*AIM OF THE TASK*: I need the lines below from the one with "D3: LED (A LED, K OUT) -> LED (A OUT, K LED)" down to the one with "U2 pin C: ISO_C -> OPTO" reproduced exactly, both ends included, and nothing else.

*RAW DATA*:
/---
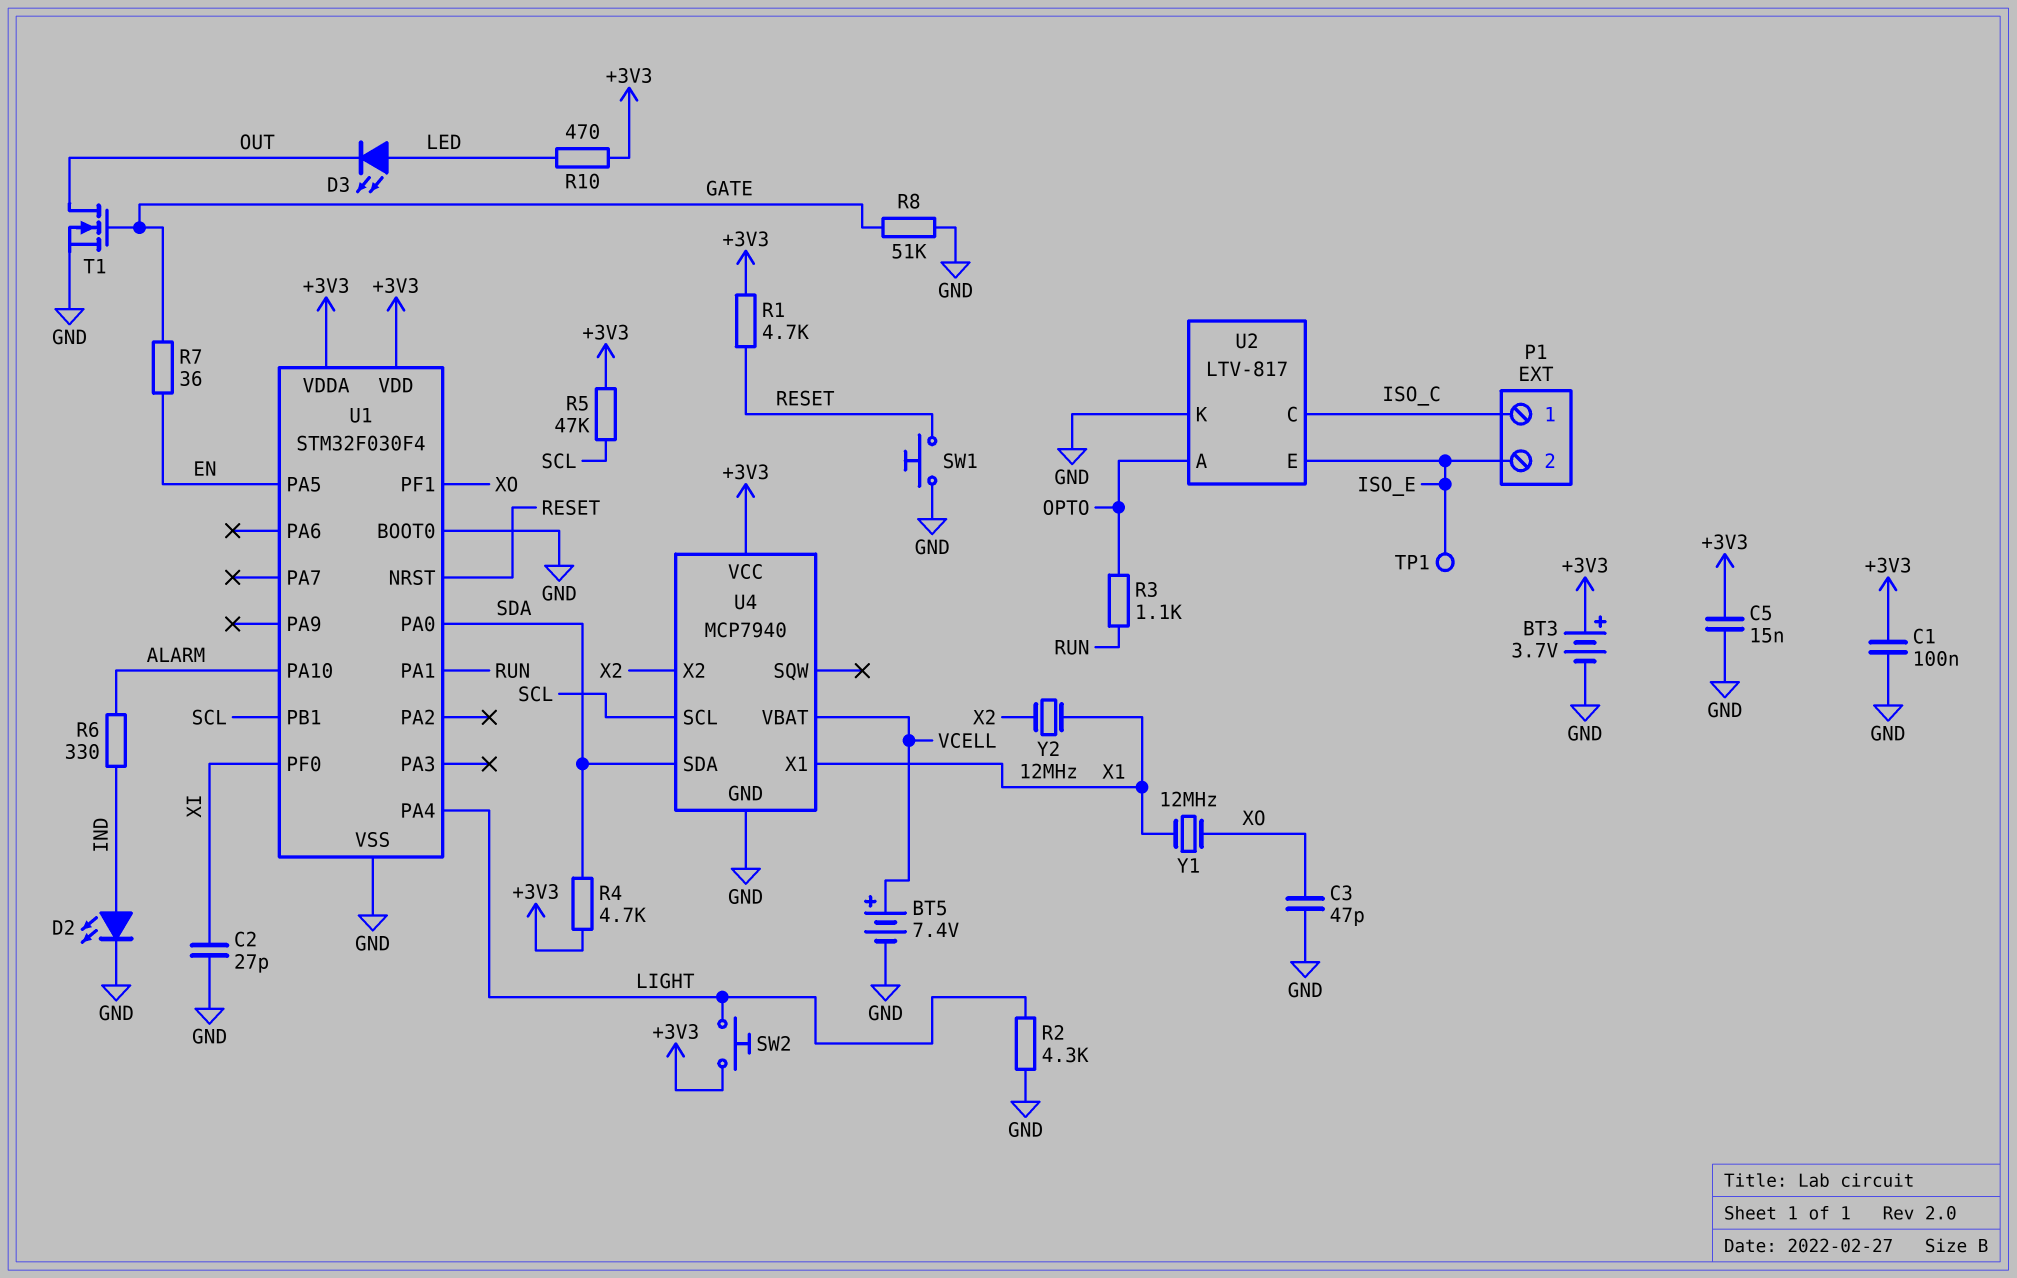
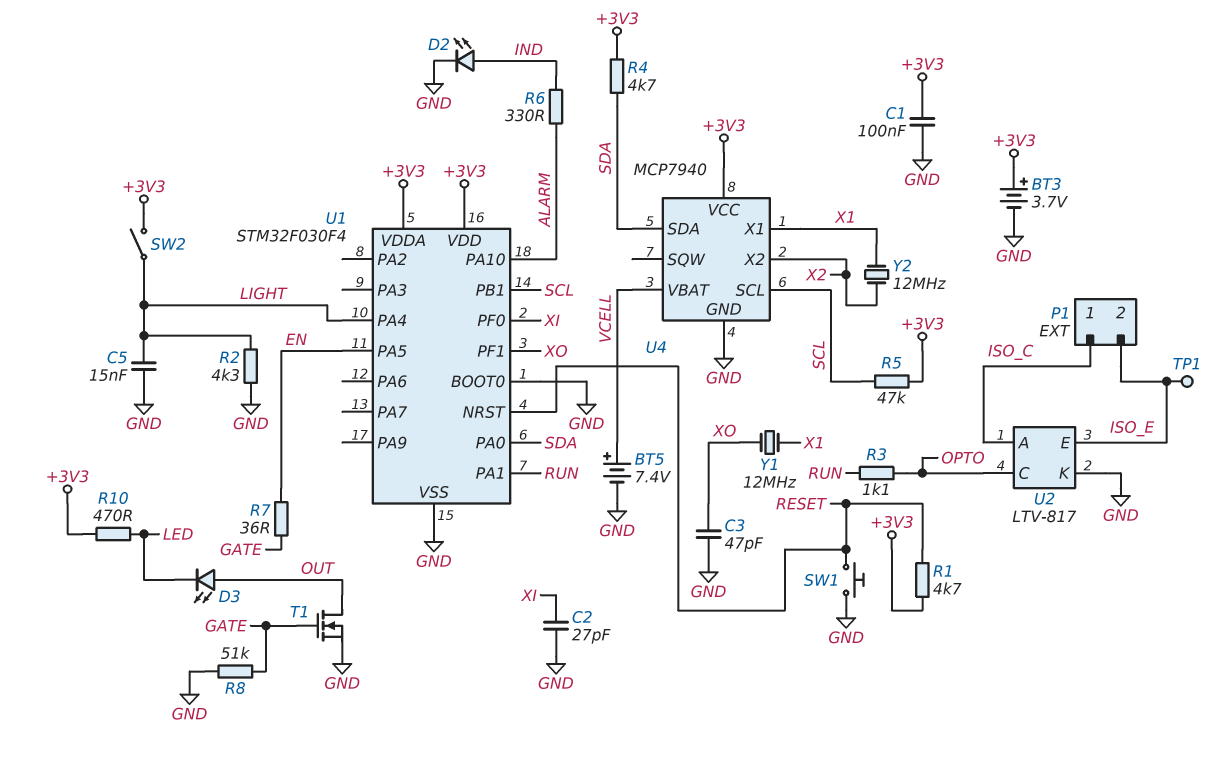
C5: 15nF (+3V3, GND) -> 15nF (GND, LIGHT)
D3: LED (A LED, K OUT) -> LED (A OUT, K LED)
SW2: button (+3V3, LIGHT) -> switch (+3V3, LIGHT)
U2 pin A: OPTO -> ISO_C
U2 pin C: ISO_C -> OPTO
\---
/---
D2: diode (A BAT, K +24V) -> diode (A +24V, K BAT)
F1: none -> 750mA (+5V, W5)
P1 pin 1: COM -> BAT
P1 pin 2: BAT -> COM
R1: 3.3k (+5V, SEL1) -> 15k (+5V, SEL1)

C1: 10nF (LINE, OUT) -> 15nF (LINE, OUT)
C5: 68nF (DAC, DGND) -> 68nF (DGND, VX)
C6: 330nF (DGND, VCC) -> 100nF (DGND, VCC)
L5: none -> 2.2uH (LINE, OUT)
\---
/---
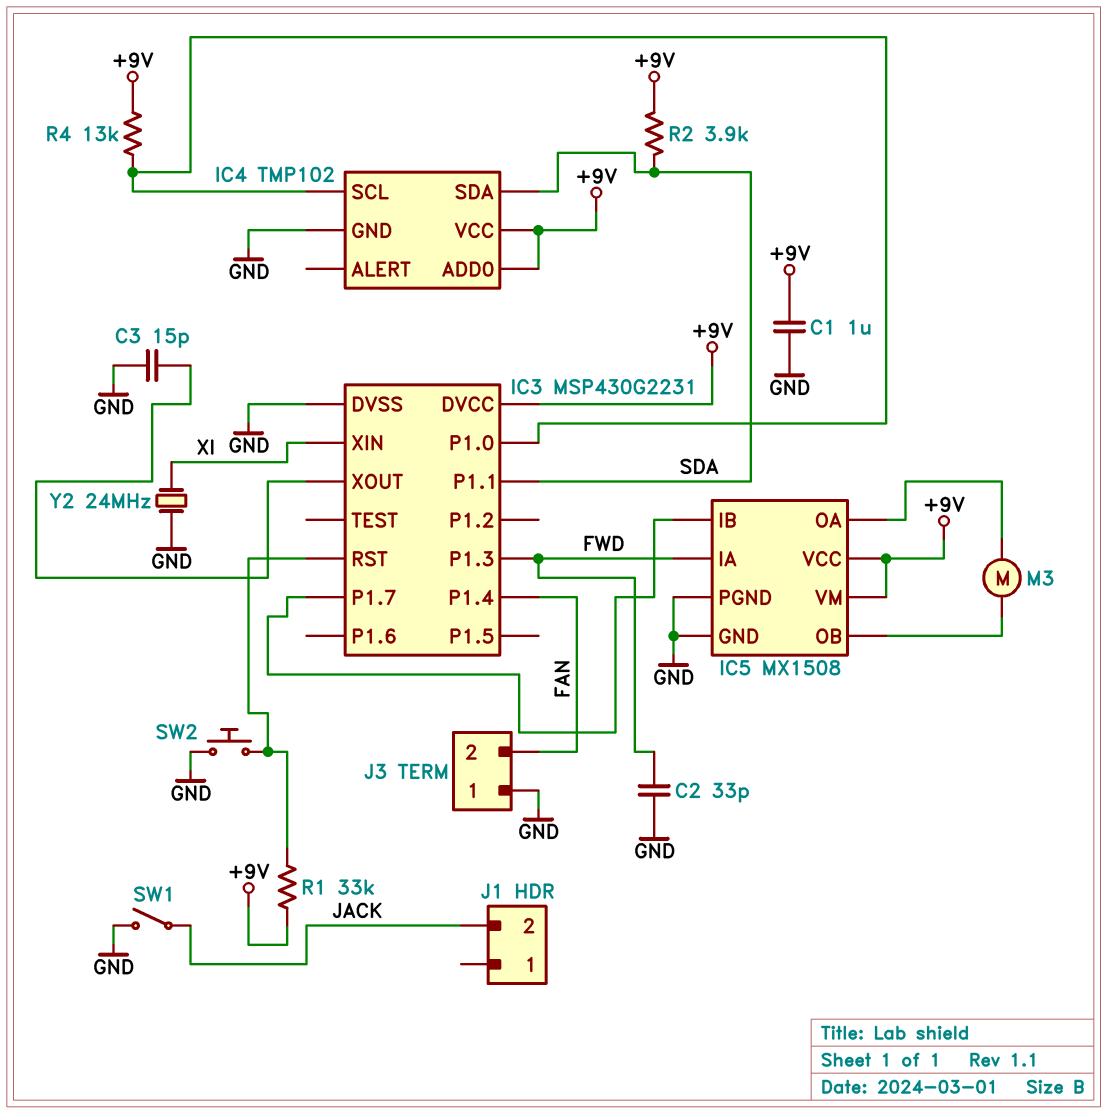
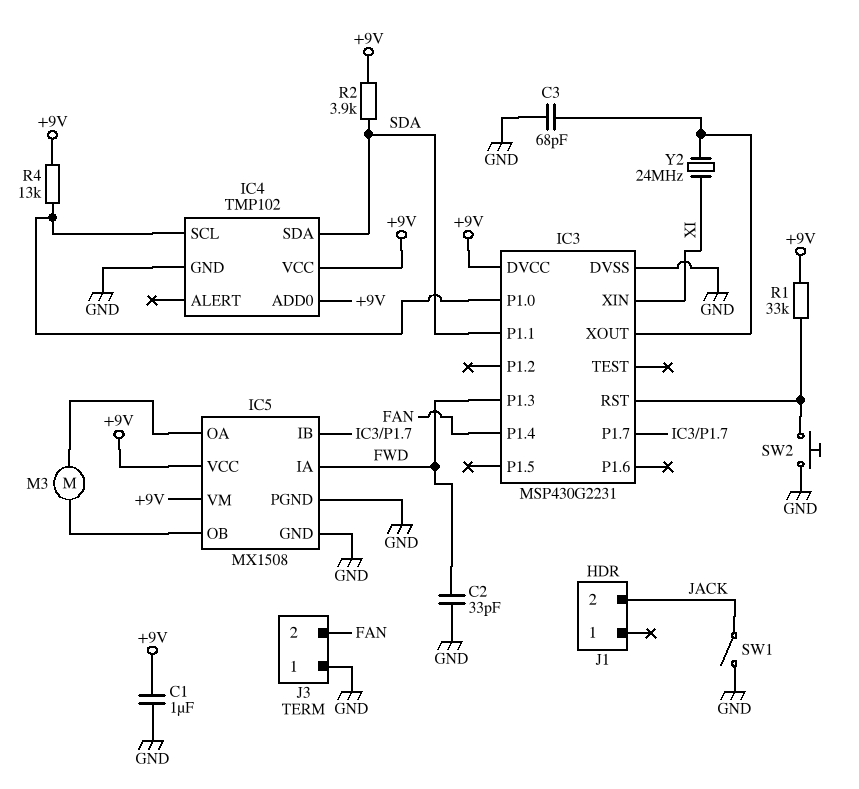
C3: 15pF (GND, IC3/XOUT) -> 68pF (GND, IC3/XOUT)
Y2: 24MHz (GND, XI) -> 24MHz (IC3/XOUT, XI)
\---
*SOLUTION BELOW*:
D3: LED (A LED, K OUT) -> LED (A OUT, K LED)
SW2: button (+3V3, LIGHT) -> switch (+3V3, LIGHT)
U2 pin A: OPTO -> ISO_C
U2 pin C: ISO_C -> OPTO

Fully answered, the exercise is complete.